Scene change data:
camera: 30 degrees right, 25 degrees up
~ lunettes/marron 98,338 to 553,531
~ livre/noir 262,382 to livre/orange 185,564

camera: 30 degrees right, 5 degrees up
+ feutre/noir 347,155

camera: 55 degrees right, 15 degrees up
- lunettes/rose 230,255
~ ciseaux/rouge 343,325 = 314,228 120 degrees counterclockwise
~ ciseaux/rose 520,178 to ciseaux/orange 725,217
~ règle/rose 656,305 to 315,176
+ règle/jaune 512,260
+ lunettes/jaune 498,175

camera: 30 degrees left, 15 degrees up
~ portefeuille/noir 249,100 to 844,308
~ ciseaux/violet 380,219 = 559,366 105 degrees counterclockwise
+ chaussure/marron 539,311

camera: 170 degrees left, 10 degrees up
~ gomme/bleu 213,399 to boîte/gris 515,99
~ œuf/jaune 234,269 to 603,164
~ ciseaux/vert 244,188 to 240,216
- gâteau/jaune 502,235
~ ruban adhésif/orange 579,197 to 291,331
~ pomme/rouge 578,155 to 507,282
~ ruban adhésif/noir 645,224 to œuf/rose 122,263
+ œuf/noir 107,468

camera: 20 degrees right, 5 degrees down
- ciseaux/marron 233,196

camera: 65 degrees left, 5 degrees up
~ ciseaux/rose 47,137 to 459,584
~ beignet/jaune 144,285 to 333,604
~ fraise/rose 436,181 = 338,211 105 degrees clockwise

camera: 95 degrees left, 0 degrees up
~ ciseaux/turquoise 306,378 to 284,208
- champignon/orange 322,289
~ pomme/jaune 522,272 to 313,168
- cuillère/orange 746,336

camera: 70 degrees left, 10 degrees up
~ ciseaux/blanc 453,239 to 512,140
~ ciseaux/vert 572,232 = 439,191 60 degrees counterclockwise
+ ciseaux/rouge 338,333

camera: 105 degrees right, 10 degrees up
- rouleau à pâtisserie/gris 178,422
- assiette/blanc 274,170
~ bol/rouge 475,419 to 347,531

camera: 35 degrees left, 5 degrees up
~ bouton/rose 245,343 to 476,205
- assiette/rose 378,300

(Problem requirements):
Once you find the line with "- gâteau/jaune 502,235" above, print it and every line after it up to and including the line with "105 degrees clockwise", exactly as written and nothing else.

(Task solution):
- gâteau/jaune 502,235
~ ruban adhésif/orange 579,197 to 291,331
~ pomme/rouge 578,155 to 507,282
~ ruban adhésif/noir 645,224 to œuf/rose 122,263
+ œuf/noir 107,468

camera: 20 degrees right, 5 degrees down
- ciseaux/marron 233,196

camera: 65 degrees left, 5 degrees up
~ ciseaux/rose 47,137 to 459,584
~ beignet/jaune 144,285 to 333,604
~ fraise/rose 436,181 = 338,211 105 degrees clockwise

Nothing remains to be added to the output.